** start **
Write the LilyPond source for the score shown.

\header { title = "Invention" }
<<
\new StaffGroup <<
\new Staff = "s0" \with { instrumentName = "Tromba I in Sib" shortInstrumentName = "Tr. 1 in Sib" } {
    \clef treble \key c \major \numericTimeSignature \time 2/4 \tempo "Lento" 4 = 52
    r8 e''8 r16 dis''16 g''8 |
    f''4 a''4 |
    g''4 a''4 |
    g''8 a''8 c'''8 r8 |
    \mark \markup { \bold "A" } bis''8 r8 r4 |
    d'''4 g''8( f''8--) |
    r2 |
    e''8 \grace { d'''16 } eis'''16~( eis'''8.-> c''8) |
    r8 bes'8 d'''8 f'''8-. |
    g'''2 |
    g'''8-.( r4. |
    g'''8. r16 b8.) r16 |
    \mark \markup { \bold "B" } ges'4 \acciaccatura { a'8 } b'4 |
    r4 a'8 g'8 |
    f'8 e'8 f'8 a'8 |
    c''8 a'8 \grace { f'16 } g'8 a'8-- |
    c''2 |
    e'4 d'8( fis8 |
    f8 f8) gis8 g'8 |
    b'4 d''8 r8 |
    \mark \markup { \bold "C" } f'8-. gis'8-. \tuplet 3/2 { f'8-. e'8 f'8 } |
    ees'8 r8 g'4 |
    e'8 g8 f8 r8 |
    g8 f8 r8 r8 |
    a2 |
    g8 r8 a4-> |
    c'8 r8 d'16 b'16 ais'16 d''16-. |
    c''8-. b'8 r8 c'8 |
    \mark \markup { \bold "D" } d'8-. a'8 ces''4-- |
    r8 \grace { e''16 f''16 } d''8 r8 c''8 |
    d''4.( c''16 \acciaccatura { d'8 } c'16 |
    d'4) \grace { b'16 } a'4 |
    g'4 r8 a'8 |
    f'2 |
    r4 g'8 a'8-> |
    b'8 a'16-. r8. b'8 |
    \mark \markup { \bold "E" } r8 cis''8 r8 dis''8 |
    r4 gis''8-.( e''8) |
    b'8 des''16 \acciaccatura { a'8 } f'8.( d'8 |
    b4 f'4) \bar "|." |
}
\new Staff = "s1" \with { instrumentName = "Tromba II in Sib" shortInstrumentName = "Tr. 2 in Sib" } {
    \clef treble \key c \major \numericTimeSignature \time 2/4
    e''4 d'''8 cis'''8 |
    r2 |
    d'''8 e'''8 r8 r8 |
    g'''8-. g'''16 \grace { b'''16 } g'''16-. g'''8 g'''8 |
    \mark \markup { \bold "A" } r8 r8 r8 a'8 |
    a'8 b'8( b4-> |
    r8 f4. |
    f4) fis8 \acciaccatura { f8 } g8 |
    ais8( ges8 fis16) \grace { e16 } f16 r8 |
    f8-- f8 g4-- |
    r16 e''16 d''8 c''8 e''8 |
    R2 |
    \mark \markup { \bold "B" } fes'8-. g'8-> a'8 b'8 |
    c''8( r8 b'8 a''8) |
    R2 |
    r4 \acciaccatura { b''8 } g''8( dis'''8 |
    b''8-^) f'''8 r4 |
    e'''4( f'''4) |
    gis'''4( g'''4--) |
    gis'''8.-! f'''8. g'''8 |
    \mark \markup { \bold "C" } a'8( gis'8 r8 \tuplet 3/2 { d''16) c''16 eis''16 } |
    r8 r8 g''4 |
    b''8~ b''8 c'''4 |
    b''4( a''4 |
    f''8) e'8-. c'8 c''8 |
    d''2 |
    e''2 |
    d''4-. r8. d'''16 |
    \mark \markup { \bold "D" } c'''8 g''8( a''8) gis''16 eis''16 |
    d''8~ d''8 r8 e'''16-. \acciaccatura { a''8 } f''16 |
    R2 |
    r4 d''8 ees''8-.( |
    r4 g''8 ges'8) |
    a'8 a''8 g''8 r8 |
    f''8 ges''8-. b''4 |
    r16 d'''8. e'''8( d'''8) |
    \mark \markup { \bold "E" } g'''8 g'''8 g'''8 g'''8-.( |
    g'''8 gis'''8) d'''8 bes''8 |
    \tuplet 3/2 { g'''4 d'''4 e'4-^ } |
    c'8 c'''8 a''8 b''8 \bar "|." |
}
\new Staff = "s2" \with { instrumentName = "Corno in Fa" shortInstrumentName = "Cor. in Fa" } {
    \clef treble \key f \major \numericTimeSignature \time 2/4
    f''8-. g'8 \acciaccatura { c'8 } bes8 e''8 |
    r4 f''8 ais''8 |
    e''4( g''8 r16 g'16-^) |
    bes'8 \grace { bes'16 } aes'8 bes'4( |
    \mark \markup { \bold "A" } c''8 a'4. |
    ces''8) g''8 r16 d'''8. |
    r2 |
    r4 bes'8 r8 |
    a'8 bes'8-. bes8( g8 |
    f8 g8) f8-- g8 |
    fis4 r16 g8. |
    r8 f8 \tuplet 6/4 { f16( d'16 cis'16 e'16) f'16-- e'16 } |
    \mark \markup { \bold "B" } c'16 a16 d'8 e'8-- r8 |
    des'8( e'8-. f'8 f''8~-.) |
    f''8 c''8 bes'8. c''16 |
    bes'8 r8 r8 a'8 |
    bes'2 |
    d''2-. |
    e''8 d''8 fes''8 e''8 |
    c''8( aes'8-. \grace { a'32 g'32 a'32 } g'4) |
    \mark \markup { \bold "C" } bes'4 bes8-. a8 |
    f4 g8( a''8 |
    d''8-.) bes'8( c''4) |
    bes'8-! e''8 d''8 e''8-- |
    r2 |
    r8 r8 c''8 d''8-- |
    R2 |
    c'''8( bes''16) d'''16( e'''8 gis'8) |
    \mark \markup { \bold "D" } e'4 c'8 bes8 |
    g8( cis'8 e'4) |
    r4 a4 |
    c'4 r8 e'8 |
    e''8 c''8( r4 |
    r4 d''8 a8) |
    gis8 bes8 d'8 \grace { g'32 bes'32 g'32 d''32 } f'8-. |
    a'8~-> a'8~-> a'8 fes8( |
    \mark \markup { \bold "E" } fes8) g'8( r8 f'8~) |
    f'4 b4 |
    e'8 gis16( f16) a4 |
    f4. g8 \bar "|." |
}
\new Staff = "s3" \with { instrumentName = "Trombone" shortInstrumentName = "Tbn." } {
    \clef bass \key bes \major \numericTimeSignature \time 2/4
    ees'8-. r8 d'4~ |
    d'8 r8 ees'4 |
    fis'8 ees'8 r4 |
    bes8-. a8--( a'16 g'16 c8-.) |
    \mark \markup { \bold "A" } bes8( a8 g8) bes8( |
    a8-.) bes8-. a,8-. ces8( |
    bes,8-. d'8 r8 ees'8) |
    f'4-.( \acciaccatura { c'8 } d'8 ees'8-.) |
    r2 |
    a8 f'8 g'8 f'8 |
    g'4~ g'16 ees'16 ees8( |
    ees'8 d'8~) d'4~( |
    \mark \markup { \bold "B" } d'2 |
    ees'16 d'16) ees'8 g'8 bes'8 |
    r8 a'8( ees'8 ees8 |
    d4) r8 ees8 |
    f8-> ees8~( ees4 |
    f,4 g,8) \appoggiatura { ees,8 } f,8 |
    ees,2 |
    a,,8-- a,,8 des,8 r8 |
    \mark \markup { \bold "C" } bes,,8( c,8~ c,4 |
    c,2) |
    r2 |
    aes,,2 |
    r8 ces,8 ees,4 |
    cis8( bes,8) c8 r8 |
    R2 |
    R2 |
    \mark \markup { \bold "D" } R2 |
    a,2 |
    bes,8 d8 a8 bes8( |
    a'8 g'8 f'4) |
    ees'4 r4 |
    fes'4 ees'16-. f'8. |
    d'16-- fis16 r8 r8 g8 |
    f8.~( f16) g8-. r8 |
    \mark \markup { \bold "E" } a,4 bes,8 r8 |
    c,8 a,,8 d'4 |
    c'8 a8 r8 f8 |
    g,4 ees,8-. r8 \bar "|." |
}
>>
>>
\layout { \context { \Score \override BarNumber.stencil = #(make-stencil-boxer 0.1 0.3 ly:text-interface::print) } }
** end **
### YOUR INSTRUCTIONS
How many lines in the items above contain the string "instrumentName", with case counting? Reply with the number alone.

### RESULT FOR THIS EXERCISE
4